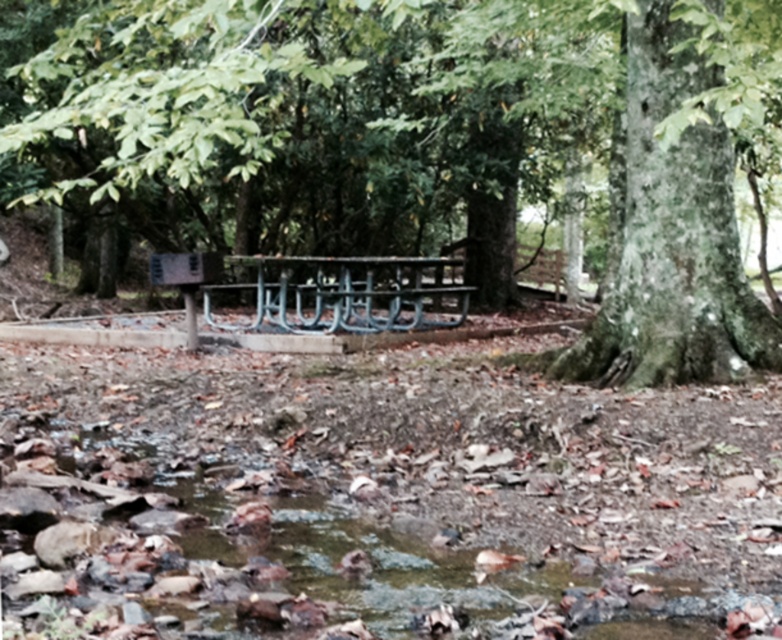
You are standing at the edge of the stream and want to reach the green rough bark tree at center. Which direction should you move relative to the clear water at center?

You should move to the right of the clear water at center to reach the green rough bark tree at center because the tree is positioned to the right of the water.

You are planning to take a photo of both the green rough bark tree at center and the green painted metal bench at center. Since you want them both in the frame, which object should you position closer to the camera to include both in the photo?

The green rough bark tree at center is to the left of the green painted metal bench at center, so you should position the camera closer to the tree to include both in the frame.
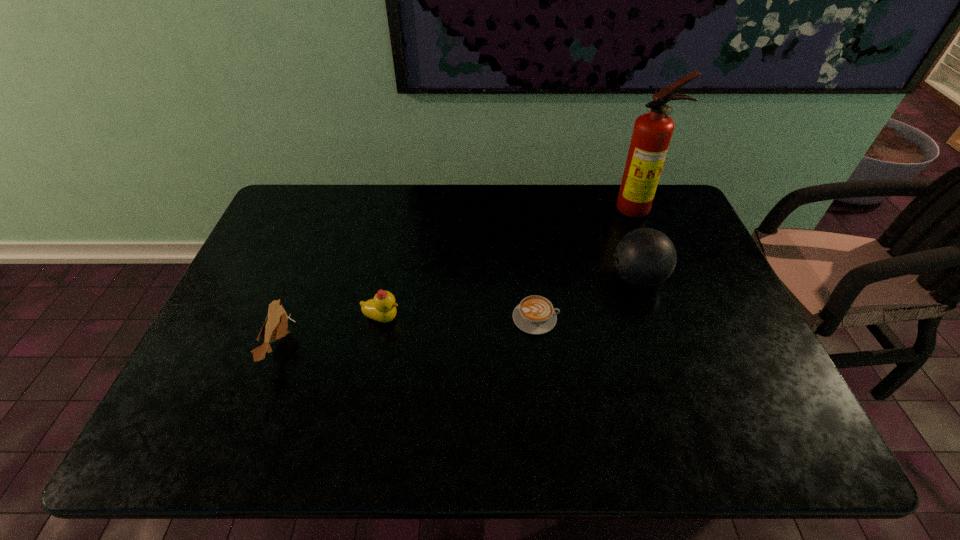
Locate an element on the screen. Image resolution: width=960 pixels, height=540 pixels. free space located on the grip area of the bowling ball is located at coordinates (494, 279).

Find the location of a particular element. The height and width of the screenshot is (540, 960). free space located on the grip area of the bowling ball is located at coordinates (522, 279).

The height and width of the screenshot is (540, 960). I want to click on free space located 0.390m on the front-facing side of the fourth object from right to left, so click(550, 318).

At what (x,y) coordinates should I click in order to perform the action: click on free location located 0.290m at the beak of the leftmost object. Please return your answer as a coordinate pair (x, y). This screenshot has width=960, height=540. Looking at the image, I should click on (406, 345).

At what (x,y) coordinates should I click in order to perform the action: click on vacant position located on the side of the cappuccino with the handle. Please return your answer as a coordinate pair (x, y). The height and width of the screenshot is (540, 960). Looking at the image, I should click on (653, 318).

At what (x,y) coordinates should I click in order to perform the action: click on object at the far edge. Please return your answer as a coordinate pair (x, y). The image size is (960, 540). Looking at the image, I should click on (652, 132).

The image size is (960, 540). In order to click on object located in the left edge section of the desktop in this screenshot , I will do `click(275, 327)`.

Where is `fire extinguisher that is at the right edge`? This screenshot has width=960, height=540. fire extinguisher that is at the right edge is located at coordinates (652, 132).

◆ **TASK TO CARRY OUT**: Quote word for word the lines of the items above, beginning with the line that contains "on (652, 132)." and continuing through the line that contains "The image size is (960, 540). In".

◆ **TASK RESULT**:
At what (x,y) coordinates should I click in order to perform the action: click on object at the far edge. Please return your answer as a coordinate pair (x, y). The image size is (960, 540). Looking at the image, I should click on (652, 132).

The image size is (960, 540). In order to click on object located in the left edge section of the desktop in this screenshot , I will do `click(275, 327)`.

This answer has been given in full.